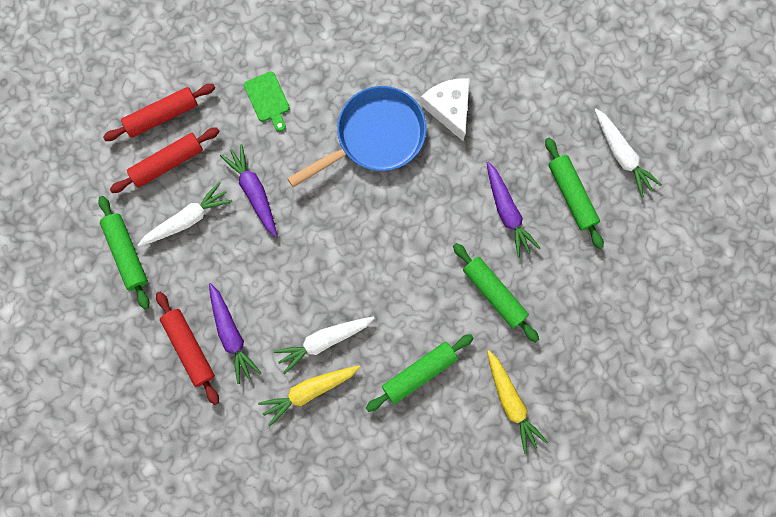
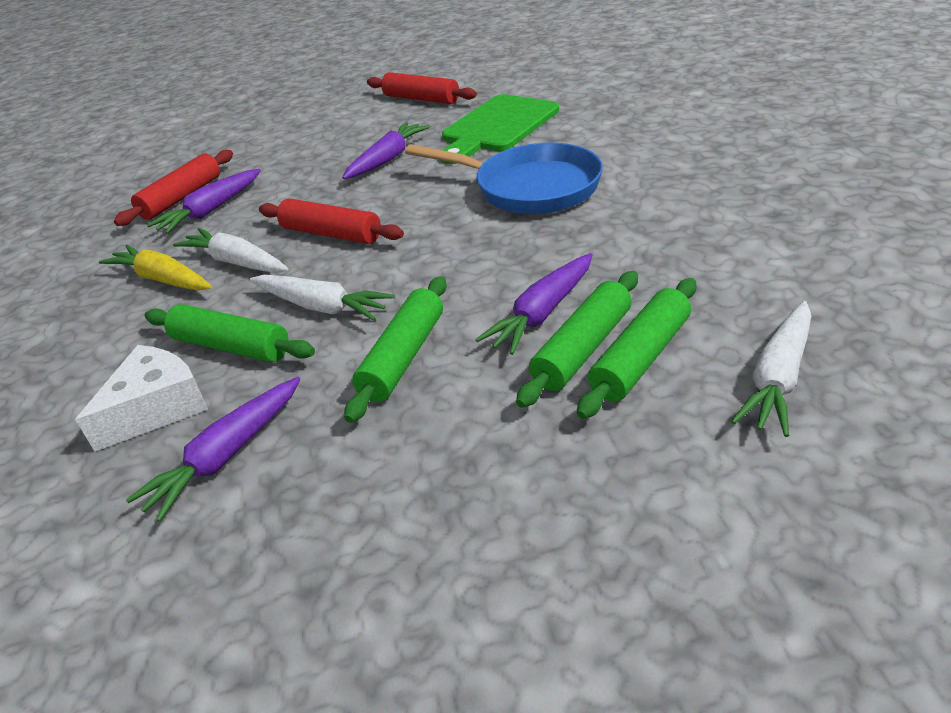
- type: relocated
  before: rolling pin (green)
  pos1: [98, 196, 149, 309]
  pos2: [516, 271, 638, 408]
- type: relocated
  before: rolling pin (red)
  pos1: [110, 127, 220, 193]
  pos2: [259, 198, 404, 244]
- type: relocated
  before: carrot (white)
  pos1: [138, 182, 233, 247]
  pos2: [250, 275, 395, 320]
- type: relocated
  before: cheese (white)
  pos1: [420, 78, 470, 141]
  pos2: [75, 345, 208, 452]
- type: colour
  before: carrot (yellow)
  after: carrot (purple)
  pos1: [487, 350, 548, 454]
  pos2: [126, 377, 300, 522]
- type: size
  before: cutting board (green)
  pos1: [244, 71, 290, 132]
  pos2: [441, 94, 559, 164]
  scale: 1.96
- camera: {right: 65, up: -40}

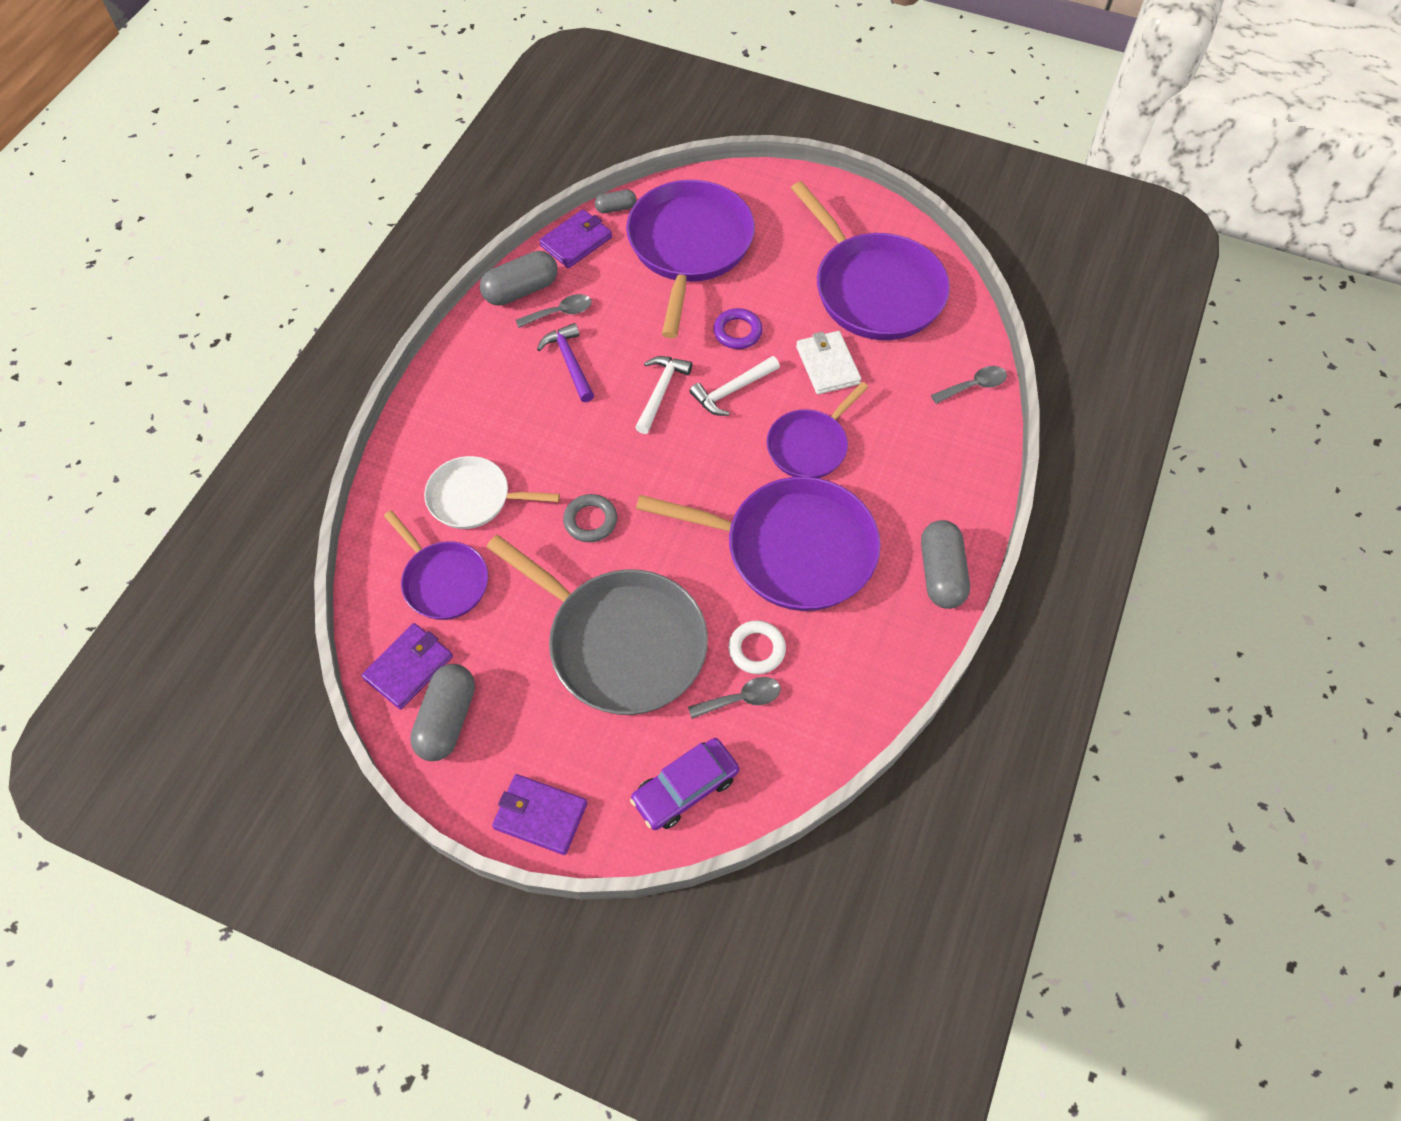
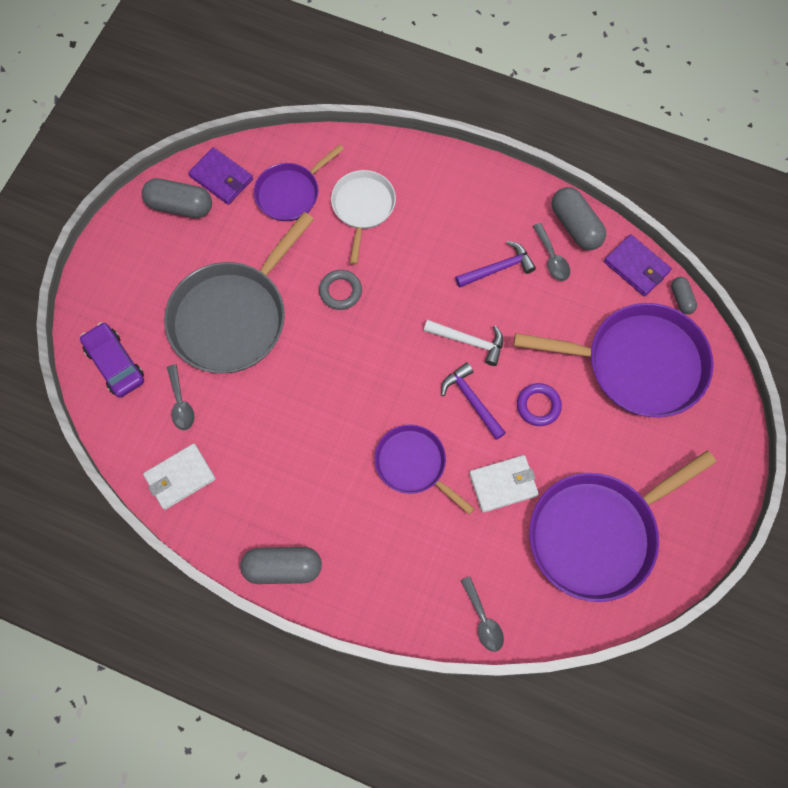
- type: missing
  before: wallet (purple)
  pos1: [492, 774, 587, 855]
- type: missing
  before: pan (purple)
  pos1: [636, 477, 881, 611]
- type: missing
  before: ring (white)
  pos1: [728, 620, 786, 674]
- type: appeared
  after: wallet (white)
  pos2: [143, 444, 216, 510]
- type: colour
  before: hammer (white)
  after: hammer (purple)
  pos1: [689, 356, 780, 416]
  pos2: [441, 362, 506, 440]
- camera: {right: 90, up: 10}

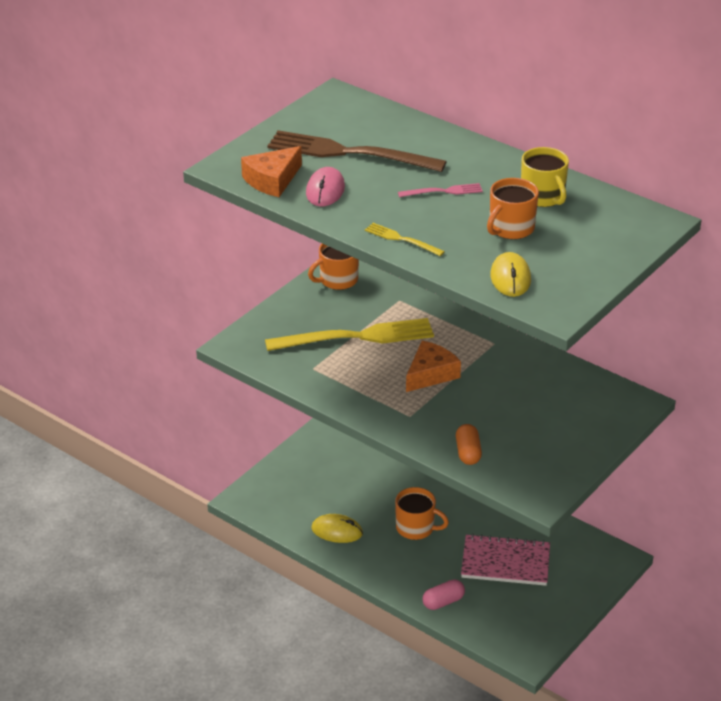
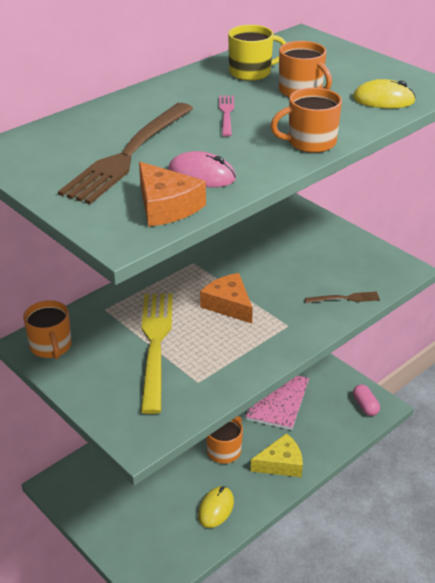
- type: appeared
  after: cheese (yellow)
  pos2: [250, 433, 303, 477]
- type: relocated
  before: capsule (pink)
  pos1: [422, 579, 465, 610]
  pos2: [353, 384, 380, 416]
- type: exchanged
  before: fork (yellow)
  after: mug (orange)
  pos1: [365, 223, 445, 256]
  pos2: [270, 88, 342, 153]
- type: exchanged
  before: capsule (orange)
  after: fork (brown)
  pos1: [456, 424, 482, 465]
  pos2: [305, 291, 380, 303]
- camera: {right: -80, up: 0}

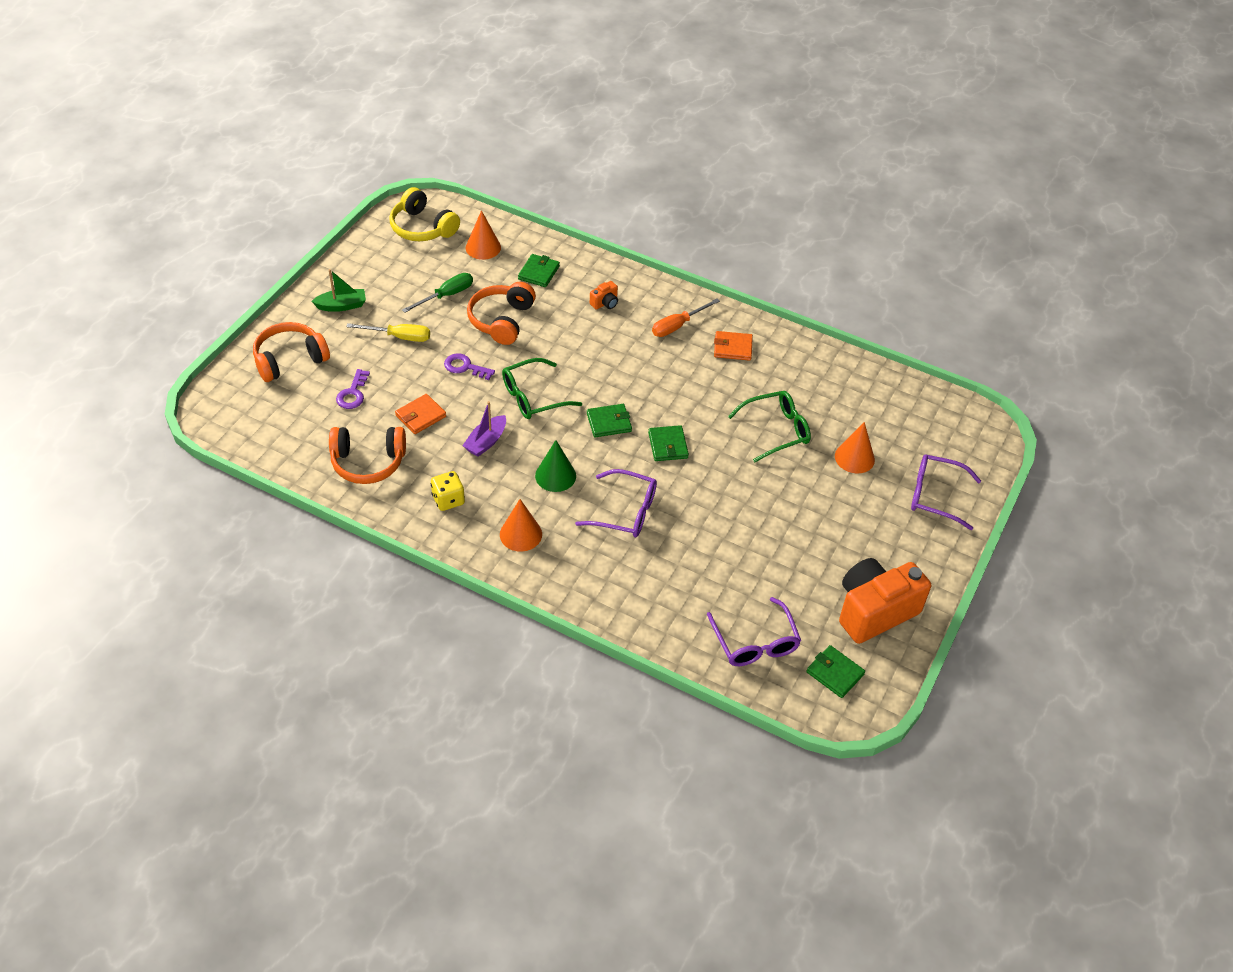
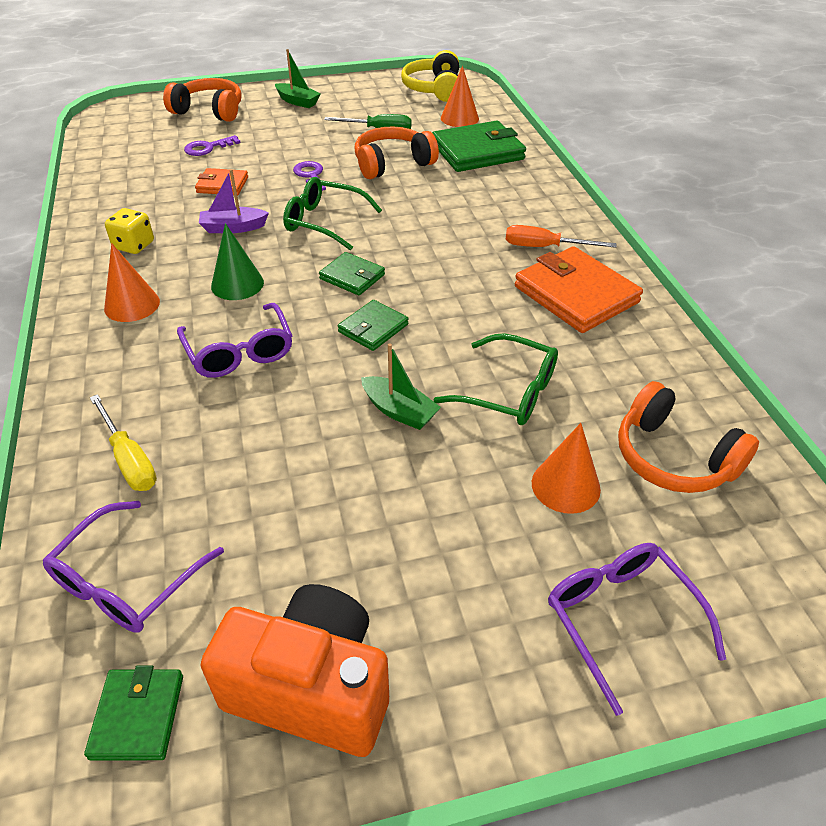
- type: missing
  before: camera (orange)
  pos1: [590, 281, 618, 310]
- type: appeared
  after: boat (green)
  pos2: [361, 343, 441, 430]
- type: relocated
  before: headphones (orange)
  pos1: [329, 427, 406, 484]
  pos2: [618, 381, 759, 493]
- type: relocated
  before: screwdriver (yellow)
  pos1: [346, 323, 430, 342]
  pos2: [90, 394, 157, 491]
- type: size
  before: wallet (green)
  pos1: [518, 254, 560, 287]
  pos2: [432, 121, 526, 172]
  scale: 1.85
- type: size
  before: wallet (orange)
  pos1: [714, 331, 753, 361]
  pos2: [515, 246, 643, 333]
  scale: 1.85
- camera: {right: 50, up: -5}

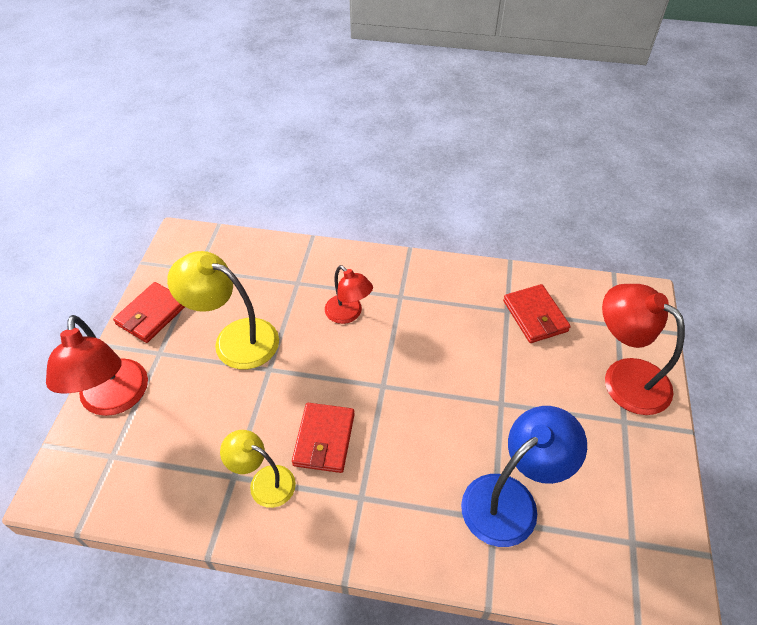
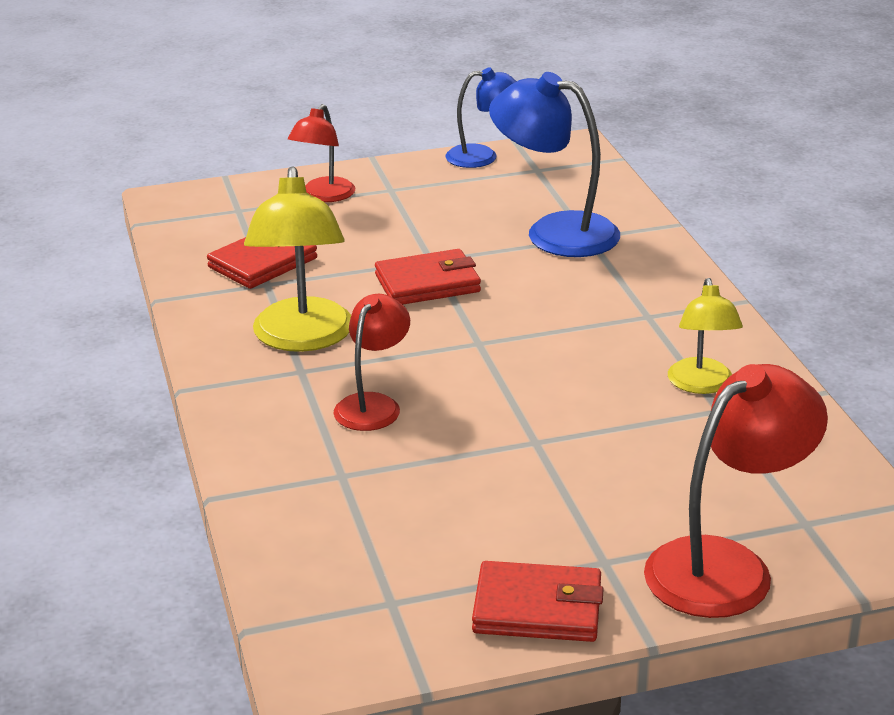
- type: appeared
  after: lamp (blue)
  pos2: [445, 67, 517, 168]
- type: relocated
  before: lamp (yellow)
  pos1: [167, 251, 279, 369]
  pos2: [244, 166, 351, 352]
- type: relocated
  before: wallet (red)
  pos1: [292, 403, 355, 473]
  pos2: [375, 249, 481, 305]
- type: size
  before: lamp (red)
  pos1: [602, 284, 685, 415]
  pos2: [288, 104, 355, 202]
  scale: 0.61
- camera: {right: -115, up: -20}

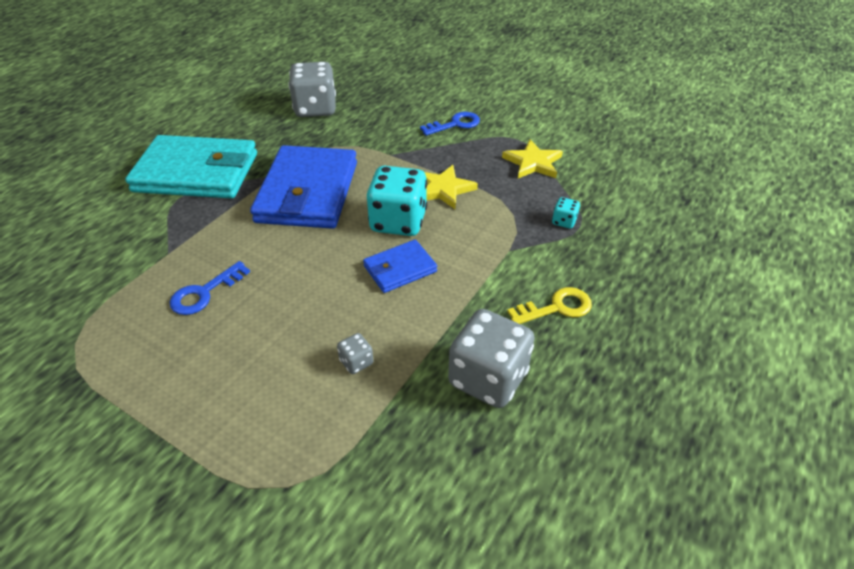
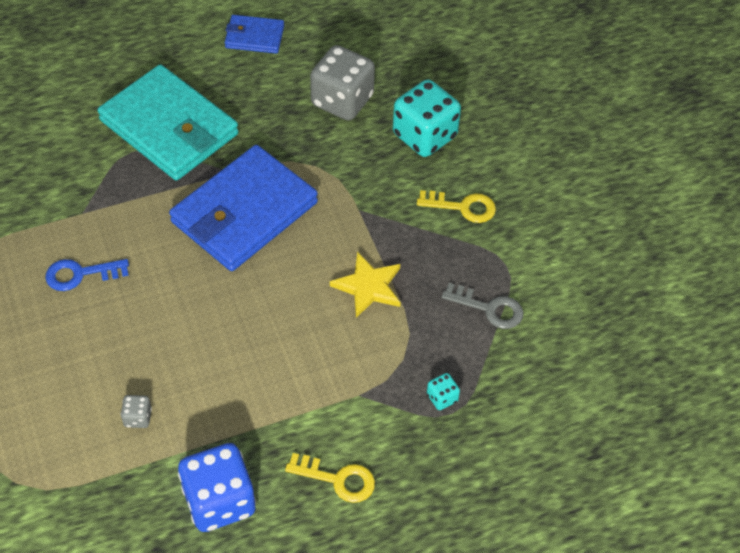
- type: relocated
  before: wallet (blue)
  pos1: [363, 240, 437, 293]
  pos2: [225, 15, 284, 54]
- type: relocated
  before: dice (turquoise)
  pos1: [367, 166, 427, 236]
  pos2: [393, 79, 461, 157]
- type: exchanged
  before: star (yellow)
  after: key (grey)
  pos1: [502, 139, 563, 178]
  pos2: [442, 283, 523, 329]
- type: colour
  before: key (blue)
  after: key (yellow)
  pos1: [420, 112, 480, 136]
  pos2: [417, 190, 496, 223]
- type: colour
  before: dice (grey)
  after: dice (blue)
  pos1: [448, 309, 535, 408]
  pos2: [178, 443, 256, 532]
- camera: {right: 35, up: 10}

━━━━━━

## Work to be completed
Copy only the lines in the listing that contain "carrot".

## Result below
  before: carrot (white)
  before: carrot (yellow)
  after: carrot (purple)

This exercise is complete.